A word-for-word copy of the line containing "HALL: KY-003 -> SS49E" and every following line to the end of the data below is all the answer should hold.
Data to examine: Begin
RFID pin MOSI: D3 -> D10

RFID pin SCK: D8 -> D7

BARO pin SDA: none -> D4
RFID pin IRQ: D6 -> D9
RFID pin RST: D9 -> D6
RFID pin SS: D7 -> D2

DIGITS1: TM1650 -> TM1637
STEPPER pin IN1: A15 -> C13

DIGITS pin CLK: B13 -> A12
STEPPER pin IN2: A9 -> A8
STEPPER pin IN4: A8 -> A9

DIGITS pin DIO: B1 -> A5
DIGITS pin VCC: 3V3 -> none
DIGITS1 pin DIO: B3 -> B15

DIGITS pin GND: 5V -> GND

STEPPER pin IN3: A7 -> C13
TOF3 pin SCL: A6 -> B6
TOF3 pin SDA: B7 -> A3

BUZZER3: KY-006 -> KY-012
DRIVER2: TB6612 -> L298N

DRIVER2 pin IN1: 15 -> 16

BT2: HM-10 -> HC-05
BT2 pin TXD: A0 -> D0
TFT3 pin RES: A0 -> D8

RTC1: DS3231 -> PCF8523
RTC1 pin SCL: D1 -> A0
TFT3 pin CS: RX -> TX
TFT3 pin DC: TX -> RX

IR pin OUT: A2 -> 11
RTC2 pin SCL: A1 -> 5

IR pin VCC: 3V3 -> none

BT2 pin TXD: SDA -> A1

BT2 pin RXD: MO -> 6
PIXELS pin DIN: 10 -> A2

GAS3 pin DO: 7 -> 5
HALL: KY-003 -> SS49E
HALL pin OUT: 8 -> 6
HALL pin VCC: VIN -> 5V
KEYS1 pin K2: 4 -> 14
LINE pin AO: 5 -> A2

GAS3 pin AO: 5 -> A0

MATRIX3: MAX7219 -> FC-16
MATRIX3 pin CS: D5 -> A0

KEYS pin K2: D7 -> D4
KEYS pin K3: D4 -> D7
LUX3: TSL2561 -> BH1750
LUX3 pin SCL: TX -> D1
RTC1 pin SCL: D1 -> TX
Data to examine: End
__Written answer__:
HALL: KY-003 -> SS49E
HALL pin OUT: 8 -> 6
HALL pin VCC: VIN -> 5V
KEYS1 pin K2: 4 -> 14
LINE pin AO: 5 -> A2

GAS3 pin AO: 5 -> A0

MATRIX3: MAX7219 -> FC-16
MATRIX3 pin CS: D5 -> A0

KEYS pin K2: D7 -> D4
KEYS pin K3: D4 -> D7
LUX3: TSL2561 -> BH1750
LUX3 pin SCL: TX -> D1
RTC1 pin SCL: D1 -> TX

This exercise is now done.